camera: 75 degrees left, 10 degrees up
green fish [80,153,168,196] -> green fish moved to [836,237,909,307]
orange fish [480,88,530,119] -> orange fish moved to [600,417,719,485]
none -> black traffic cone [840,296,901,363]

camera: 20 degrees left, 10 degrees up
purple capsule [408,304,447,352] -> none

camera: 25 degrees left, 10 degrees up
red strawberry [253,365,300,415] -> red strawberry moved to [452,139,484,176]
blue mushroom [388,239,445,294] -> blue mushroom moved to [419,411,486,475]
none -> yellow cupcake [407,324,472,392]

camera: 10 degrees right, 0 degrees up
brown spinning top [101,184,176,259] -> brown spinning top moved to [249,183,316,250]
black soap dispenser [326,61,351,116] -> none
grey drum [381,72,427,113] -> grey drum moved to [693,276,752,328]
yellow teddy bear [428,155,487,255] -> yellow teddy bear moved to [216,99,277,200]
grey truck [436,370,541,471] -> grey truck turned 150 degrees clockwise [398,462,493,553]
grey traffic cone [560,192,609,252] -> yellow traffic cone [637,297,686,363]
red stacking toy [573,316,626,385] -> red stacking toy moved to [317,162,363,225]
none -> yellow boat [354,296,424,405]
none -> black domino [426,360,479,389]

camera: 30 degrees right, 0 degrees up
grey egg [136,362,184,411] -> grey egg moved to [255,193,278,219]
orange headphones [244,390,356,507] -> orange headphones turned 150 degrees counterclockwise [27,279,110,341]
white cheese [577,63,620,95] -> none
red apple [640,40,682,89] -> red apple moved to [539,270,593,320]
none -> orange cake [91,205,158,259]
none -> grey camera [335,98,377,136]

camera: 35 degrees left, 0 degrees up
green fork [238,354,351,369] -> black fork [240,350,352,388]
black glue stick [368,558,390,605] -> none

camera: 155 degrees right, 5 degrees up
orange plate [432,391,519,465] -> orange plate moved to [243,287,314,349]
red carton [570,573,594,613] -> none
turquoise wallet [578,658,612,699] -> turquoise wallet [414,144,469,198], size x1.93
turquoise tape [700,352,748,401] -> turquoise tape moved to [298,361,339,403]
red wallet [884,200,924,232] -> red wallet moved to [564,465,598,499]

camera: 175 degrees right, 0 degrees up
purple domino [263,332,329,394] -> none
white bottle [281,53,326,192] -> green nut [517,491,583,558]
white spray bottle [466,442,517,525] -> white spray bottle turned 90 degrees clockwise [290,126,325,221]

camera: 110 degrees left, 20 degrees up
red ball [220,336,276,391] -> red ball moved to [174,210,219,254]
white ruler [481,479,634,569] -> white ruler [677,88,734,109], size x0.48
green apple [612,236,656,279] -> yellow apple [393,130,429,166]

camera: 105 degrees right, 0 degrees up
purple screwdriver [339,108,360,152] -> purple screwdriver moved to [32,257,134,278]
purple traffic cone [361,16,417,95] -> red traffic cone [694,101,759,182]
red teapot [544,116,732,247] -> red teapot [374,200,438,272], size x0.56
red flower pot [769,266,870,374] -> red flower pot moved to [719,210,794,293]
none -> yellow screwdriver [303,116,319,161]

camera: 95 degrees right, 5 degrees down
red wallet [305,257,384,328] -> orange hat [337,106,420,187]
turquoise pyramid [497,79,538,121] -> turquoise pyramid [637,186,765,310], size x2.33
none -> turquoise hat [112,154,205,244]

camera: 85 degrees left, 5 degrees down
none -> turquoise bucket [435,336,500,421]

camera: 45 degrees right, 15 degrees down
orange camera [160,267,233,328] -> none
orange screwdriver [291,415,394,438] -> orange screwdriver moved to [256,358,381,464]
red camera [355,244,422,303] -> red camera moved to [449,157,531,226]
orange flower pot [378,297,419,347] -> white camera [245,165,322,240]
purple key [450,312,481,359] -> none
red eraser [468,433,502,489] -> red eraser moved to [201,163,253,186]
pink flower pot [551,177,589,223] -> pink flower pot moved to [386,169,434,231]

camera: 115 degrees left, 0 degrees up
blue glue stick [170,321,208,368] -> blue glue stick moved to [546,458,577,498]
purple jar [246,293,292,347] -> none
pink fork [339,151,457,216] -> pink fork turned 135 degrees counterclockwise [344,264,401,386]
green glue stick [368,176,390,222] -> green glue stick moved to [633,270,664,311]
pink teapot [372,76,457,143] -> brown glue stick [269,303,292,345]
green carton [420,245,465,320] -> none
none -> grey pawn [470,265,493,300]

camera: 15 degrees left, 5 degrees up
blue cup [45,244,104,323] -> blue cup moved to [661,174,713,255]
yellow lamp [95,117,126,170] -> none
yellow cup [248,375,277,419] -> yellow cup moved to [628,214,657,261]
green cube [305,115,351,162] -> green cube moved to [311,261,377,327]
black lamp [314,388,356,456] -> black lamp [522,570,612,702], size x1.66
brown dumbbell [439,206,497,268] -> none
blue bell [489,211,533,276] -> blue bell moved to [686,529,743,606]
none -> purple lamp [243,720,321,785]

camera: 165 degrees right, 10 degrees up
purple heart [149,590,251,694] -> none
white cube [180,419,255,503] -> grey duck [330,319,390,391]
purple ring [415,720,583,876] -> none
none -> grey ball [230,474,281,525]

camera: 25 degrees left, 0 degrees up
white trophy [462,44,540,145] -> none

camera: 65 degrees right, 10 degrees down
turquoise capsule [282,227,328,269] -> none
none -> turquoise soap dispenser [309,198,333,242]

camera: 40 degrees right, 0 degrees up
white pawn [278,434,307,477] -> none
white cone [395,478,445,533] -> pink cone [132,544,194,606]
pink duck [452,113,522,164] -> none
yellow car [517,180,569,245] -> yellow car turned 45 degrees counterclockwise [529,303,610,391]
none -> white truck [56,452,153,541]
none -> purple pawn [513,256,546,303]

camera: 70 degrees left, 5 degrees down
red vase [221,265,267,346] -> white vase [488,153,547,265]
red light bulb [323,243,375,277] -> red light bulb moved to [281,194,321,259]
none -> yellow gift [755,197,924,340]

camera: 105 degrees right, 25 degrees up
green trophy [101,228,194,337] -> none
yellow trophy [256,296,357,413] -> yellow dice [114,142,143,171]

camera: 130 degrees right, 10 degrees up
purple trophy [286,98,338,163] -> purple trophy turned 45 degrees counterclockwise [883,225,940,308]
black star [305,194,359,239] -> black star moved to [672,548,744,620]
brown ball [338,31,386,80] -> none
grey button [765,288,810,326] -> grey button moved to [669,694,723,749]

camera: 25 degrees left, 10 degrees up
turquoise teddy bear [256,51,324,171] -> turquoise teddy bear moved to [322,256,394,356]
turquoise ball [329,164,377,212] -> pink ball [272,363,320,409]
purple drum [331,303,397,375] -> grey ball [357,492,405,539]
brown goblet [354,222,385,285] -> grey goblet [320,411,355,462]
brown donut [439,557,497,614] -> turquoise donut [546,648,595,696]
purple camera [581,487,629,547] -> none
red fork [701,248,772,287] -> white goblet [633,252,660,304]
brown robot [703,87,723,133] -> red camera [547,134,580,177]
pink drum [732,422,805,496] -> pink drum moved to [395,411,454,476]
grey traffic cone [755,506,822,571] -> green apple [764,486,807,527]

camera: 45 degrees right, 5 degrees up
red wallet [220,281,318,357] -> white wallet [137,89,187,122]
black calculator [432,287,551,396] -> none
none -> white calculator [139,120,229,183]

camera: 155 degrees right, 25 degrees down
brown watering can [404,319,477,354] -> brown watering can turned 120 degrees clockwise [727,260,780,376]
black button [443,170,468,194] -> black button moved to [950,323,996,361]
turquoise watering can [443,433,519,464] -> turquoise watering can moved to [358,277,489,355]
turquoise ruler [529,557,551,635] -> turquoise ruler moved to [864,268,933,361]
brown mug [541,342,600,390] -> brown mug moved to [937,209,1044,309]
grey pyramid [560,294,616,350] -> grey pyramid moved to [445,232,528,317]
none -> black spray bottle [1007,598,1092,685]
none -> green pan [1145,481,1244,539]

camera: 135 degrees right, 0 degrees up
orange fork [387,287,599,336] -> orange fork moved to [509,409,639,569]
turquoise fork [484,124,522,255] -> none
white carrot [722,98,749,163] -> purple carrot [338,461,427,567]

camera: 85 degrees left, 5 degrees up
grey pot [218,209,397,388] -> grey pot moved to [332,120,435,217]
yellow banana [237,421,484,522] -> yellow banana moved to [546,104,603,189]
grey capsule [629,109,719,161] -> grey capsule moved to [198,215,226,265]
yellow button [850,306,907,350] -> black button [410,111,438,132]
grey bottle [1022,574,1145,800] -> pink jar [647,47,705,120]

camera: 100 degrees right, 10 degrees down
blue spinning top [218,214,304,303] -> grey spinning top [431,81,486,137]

☆ ☆ ☆ ☆ ☆ ☆ ☆

Copy back the listing above exactly, but only from the line with "purple camera [581,487,629,547] -> none" through the line with "turquoise watering can [443,433,519,464]", both ends included.

purple camera [581,487,629,547] -> none
red fork [701,248,772,287] -> white goblet [633,252,660,304]
brown robot [703,87,723,133] -> red camera [547,134,580,177]
pink drum [732,422,805,496] -> pink drum moved to [395,411,454,476]
grey traffic cone [755,506,822,571] -> green apple [764,486,807,527]

camera: 45 degrees right, 5 degrees up
red wallet [220,281,318,357] -> white wallet [137,89,187,122]
black calculator [432,287,551,396] -> none
none -> white calculator [139,120,229,183]

camera: 155 degrees right, 25 degrees down
brown watering can [404,319,477,354] -> brown watering can turned 120 degrees clockwise [727,260,780,376]
black button [443,170,468,194] -> black button moved to [950,323,996,361]
turquoise watering can [443,433,519,464] -> turquoise watering can moved to [358,277,489,355]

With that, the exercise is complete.